(Source records)
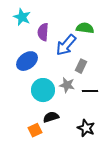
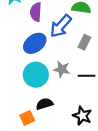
blue ellipse: (27, 61) -> (35, 43), moved
gray rectangle: (81, 66) -> (84, 42), moved

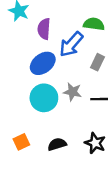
black semicircle: (44, 104) -> (57, 144), moved
orange square: (27, 118) -> (21, 142), moved

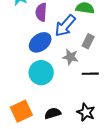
gray star: (72, 92) -> (70, 57), moved
orange square: (21, 142) -> (21, 111), size x1.5

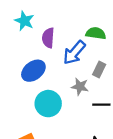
blue ellipse: (40, 42) -> (33, 71), moved

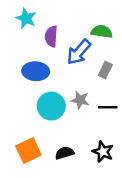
blue ellipse: (33, 71) -> (36, 71), turned 40
gray star: (80, 87) -> (80, 100), moved

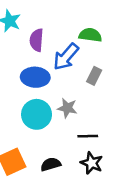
blue ellipse: (36, 71) -> (35, 77), moved
black line: (108, 107) -> (88, 136), moved

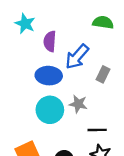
green semicircle: (90, 35) -> (103, 22), moved

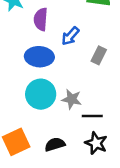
blue arrow: (77, 57) -> (70, 36), size x0.7
gray star: (78, 104) -> (72, 99), moved

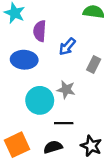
blue ellipse: (39, 57) -> (24, 60), moved
gray star: (72, 99) -> (66, 90), moved
black line: (92, 116) -> (64, 123), moved

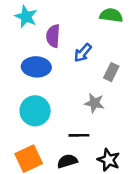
gray star: (66, 90) -> (94, 103), moved
cyan circle: (40, 100) -> (35, 111), moved

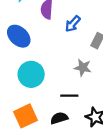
blue ellipse: (36, 67) -> (19, 36), moved, turned 40

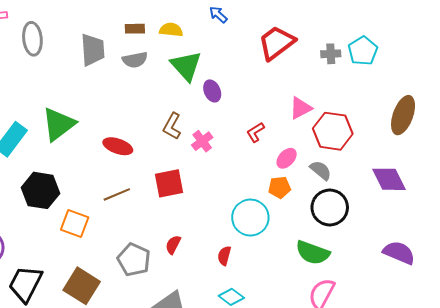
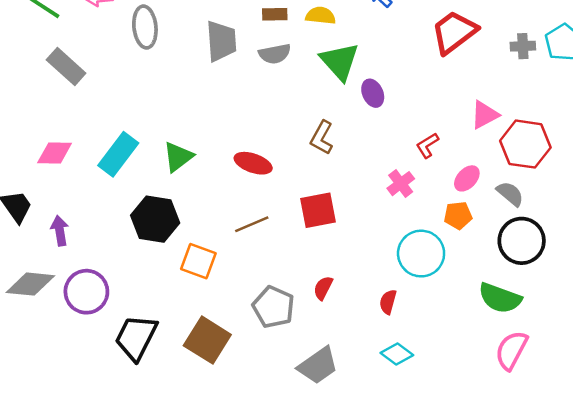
green triangle: (59, 124) -> (178, 157), moved, size x0.7
pink cross: (202, 141) -> (401, 184), moved

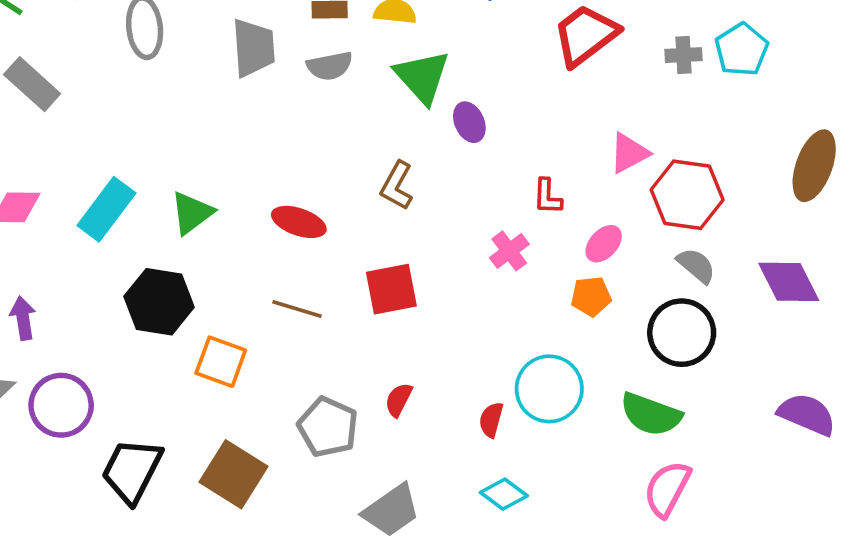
red L-shape: (427, 145) -> (547, 197), turned -56
gray semicircle: (510, 194) -> (696, 266), moved
brown line: (252, 224) -> (297, 309), turned 40
cyan circle: (421, 254) -> (549, 389), moved

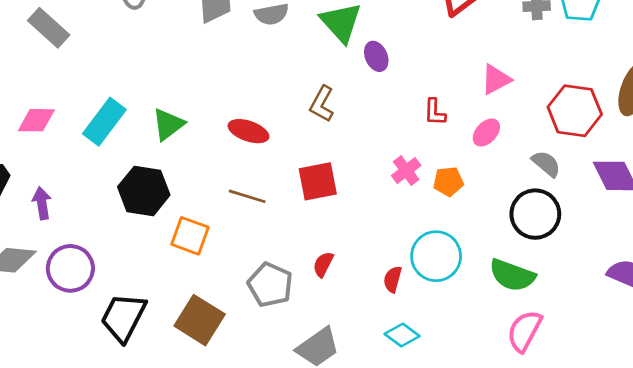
red hexagon: (687, 195) -> (575, 111), moved
pink ellipse: (604, 244) -> (486, 132), moved
pink cross: (509, 251) -> (406, 171), moved
orange pentagon: (591, 296) -> (448, 181), moved

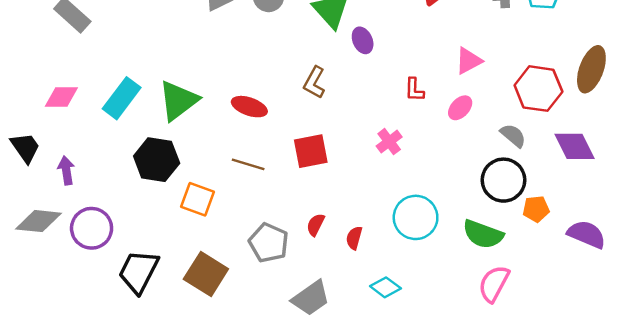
green triangle: (168, 124) -> (178, 101), size x1.4
orange pentagon: (448, 181) -> (536, 209), moved
red semicircle: (393, 279) -> (354, 238), moved

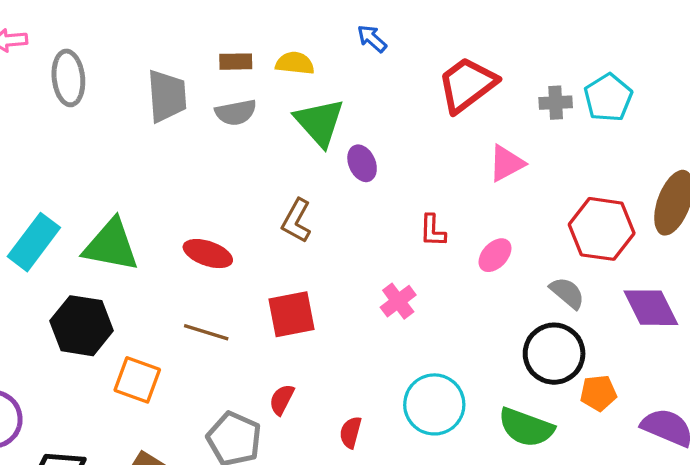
pink triangle: (469, 61) -> (506, 163), moved
green triangle: (178, 101) -> (111, 245), turned 48
red semicircle: (316, 225) -> (282, 400), moved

**Work instructions:** Leaving each picture behind, please give again exactly the lines above from the one with "gray star: (78, 104) -> (72, 99), moved" through the one with "red L-shape: (427, 145)", both included, and no others.

**Exercise solution:**
gray star: (78, 104) -> (72, 99), moved

blue ellipse: (39, 57) -> (24, 60), moved
gray star: (72, 99) -> (66, 90), moved
black line: (92, 116) -> (64, 123), moved

gray star: (66, 90) -> (94, 103), moved
cyan circle: (40, 100) -> (35, 111), moved

blue ellipse: (36, 67) -> (19, 36), moved, turned 40

green triangle: (59, 124) -> (178, 157), moved, size x0.7
pink cross: (202, 141) -> (401, 184), moved

red L-shape: (427, 145) -> (547, 197), turned -56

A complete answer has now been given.